- What is required -
Below are records; quote them exactly from the first line through the line that contains "C203: 22nF (GND, VDD) -> 150nF (GND, VDD)".

◇ ◇ ◇

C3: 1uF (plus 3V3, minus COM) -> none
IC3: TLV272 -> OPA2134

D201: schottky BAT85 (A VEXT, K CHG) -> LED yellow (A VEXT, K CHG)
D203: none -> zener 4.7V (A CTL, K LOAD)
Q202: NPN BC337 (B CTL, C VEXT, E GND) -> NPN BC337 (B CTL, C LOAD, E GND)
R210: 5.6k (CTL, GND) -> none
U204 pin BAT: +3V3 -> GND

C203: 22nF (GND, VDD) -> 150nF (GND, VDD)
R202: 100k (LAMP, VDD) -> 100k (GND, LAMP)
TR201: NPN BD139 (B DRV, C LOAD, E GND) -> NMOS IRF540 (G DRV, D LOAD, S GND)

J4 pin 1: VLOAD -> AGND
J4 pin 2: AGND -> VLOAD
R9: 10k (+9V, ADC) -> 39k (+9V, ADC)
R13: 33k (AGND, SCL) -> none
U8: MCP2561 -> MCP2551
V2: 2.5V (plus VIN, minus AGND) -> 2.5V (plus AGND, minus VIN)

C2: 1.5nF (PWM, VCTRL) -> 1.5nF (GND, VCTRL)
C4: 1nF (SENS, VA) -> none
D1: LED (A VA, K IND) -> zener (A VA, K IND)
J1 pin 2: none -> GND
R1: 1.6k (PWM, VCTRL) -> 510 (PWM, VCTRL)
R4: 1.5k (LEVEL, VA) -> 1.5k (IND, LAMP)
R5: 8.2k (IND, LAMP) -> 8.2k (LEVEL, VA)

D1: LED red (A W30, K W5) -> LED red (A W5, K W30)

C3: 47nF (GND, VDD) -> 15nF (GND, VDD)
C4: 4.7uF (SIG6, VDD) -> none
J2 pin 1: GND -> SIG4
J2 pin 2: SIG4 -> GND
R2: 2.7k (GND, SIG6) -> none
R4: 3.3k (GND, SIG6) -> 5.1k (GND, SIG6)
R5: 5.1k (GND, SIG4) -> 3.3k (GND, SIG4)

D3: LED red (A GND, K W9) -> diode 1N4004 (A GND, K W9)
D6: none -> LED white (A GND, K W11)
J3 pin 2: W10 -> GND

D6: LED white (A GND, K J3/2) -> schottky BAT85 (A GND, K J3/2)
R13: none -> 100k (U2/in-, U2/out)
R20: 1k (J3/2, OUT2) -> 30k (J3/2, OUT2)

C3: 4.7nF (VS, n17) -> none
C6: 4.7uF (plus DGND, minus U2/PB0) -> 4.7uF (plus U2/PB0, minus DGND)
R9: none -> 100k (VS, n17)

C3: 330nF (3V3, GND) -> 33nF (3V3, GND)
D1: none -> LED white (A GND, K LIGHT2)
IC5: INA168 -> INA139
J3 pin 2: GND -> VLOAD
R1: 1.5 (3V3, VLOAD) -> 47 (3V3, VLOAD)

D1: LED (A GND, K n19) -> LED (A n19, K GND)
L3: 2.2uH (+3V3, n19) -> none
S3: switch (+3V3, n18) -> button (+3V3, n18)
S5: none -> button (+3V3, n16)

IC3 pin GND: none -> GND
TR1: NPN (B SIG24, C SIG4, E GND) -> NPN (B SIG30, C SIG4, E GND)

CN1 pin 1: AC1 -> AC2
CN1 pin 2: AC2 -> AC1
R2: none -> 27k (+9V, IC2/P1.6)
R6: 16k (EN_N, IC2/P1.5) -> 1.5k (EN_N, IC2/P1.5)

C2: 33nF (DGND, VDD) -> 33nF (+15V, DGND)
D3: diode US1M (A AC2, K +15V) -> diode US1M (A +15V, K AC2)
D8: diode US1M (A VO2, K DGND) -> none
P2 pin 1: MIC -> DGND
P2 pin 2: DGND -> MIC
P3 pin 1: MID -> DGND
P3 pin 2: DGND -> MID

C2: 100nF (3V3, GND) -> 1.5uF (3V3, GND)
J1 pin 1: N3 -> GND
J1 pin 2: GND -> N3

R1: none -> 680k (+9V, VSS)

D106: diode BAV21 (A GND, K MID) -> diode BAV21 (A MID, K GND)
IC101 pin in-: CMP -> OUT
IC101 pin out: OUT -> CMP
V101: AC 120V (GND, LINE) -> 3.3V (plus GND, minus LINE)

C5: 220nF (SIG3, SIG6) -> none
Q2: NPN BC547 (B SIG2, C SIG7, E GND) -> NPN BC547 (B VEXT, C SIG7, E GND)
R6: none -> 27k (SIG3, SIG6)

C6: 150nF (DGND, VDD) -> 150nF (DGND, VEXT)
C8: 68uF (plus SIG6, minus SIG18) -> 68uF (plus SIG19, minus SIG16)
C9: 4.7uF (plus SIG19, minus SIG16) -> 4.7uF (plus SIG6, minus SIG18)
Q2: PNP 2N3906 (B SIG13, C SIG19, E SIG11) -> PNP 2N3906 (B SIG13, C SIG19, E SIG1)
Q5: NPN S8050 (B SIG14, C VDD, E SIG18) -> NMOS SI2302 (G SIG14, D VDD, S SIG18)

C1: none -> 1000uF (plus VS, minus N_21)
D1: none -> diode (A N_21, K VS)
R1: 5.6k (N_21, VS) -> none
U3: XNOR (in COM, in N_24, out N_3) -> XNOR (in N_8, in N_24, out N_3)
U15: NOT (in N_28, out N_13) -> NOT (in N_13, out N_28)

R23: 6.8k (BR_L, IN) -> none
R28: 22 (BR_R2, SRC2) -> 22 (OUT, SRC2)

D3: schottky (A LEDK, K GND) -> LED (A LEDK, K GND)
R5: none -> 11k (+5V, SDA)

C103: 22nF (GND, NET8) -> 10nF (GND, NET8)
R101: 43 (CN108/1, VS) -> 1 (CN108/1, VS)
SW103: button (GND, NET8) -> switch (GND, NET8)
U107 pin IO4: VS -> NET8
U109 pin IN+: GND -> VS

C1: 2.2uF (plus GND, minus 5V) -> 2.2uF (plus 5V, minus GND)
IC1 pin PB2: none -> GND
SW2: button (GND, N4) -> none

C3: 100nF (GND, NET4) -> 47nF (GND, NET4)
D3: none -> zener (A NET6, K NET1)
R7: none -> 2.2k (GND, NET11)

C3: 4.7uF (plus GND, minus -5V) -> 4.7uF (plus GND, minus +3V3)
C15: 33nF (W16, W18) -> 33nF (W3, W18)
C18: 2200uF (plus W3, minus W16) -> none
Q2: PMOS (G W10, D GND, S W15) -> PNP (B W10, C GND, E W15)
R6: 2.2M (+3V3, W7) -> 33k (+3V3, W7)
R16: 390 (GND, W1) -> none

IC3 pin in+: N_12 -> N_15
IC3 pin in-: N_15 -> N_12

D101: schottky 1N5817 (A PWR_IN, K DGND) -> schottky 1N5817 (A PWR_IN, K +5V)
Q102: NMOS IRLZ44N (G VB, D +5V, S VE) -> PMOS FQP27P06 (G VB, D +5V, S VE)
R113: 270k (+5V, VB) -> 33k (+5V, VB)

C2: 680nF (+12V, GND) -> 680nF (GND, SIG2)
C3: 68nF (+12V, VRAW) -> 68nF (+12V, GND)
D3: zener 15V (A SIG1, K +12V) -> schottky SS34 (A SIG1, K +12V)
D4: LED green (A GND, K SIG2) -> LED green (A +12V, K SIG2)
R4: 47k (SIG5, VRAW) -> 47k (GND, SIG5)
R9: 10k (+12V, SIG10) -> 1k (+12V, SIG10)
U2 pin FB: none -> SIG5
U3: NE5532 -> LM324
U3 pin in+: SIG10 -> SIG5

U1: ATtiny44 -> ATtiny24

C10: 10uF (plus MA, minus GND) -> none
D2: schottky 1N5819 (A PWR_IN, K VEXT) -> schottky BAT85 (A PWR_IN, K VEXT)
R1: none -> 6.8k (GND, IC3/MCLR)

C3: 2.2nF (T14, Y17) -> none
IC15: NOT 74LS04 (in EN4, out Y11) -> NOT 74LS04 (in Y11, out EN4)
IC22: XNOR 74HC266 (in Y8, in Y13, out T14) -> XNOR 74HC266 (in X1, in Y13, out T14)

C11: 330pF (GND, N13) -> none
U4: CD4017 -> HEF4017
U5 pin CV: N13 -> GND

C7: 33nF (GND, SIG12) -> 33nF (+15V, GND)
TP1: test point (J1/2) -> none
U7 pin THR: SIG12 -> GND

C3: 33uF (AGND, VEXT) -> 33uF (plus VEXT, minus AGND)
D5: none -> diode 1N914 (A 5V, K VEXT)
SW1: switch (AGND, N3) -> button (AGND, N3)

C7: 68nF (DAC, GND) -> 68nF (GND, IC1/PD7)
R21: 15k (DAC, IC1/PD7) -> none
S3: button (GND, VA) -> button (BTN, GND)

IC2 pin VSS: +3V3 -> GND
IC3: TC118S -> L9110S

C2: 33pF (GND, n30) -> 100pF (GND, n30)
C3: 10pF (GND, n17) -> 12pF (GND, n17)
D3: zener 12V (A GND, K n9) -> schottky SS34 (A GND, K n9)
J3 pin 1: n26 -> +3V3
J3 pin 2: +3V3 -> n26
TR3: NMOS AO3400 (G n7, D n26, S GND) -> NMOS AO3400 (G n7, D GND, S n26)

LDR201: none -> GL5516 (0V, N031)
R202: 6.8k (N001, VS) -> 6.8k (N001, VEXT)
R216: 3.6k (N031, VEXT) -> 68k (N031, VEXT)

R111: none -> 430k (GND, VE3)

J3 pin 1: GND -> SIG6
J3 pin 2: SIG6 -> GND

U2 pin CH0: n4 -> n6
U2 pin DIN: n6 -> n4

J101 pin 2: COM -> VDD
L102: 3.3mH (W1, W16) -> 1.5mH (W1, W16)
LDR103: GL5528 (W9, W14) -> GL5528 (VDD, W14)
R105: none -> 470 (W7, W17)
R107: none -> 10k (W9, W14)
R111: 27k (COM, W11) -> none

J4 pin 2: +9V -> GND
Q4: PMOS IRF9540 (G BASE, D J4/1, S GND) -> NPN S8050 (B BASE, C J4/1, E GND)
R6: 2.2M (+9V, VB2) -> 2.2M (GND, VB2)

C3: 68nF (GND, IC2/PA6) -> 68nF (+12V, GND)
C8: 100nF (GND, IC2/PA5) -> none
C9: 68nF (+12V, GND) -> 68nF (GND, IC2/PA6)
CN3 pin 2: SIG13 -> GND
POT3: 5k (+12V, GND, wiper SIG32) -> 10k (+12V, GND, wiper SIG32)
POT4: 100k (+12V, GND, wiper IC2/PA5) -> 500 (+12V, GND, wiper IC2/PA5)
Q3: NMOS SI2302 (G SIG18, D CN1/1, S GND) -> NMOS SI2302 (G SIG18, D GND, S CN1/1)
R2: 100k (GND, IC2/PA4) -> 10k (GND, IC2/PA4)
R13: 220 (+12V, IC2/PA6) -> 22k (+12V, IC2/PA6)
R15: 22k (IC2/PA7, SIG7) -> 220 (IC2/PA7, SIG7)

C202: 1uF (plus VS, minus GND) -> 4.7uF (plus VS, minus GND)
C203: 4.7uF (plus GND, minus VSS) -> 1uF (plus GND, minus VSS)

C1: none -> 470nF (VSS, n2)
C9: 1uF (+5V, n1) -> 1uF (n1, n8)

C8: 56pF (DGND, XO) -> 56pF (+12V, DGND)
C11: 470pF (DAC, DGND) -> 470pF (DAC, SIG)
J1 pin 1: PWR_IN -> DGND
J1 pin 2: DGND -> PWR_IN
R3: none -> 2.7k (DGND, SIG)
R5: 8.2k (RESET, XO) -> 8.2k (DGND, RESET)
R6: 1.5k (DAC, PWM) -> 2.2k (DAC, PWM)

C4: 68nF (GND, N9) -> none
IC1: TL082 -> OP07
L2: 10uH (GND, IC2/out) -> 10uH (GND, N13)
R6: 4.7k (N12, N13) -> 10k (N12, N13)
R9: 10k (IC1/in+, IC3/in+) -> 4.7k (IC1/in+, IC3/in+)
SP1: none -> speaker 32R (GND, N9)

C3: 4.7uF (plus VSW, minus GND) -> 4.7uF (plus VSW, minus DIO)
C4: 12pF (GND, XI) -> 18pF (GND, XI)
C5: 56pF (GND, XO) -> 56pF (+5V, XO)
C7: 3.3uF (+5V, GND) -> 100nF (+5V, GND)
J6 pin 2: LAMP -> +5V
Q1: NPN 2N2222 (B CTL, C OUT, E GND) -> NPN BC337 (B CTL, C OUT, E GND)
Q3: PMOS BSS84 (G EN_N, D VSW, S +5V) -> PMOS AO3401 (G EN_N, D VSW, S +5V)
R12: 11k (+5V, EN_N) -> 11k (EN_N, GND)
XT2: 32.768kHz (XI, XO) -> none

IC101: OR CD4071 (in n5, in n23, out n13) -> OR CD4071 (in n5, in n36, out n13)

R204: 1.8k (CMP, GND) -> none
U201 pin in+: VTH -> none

◇ ◇ ◇

- Problem solution -
C3: 1uF (plus 3V3, minus COM) -> none
IC3: TLV272 -> OPA2134

D201: schottky BAT85 (A VEXT, K CHG) -> LED yellow (A VEXT, K CHG)
D203: none -> zener 4.7V (A CTL, K LOAD)
Q202: NPN BC337 (B CTL, C VEXT, E GND) -> NPN BC337 (B CTL, C LOAD, E GND)
R210: 5.6k (CTL, GND) -> none
U204 pin BAT: +3V3 -> GND

C203: 22nF (GND, VDD) -> 150nF (GND, VDD)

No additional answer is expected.